**EXERCISE PROMPT**
Which lines of the records below contain the word "black"? Report each of them in full.

**DATASET RECORDS**
==*==
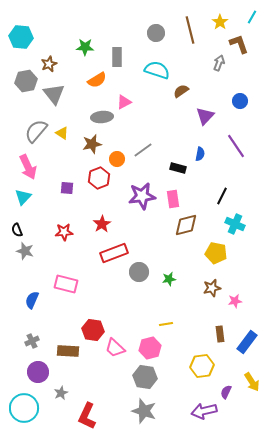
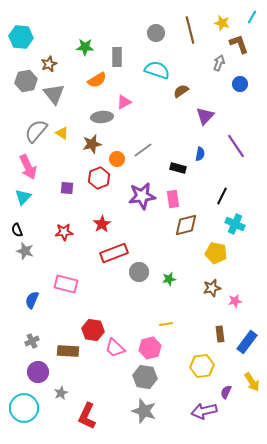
yellow star at (220, 22): moved 2 px right, 1 px down; rotated 21 degrees counterclockwise
blue circle at (240, 101): moved 17 px up
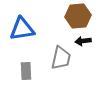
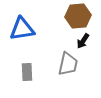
black arrow: rotated 49 degrees counterclockwise
gray trapezoid: moved 7 px right, 6 px down
gray rectangle: moved 1 px right, 1 px down
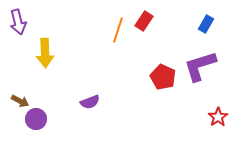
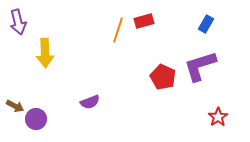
red rectangle: rotated 42 degrees clockwise
brown arrow: moved 5 px left, 5 px down
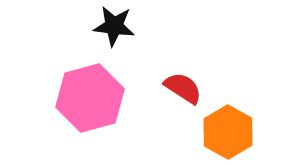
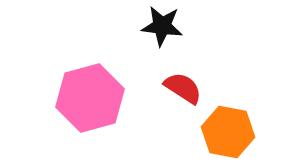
black star: moved 48 px right
orange hexagon: rotated 18 degrees counterclockwise
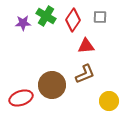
==*==
**FINISHED EXERCISE**
black arrow: rotated 49 degrees counterclockwise
black star: moved 48 px right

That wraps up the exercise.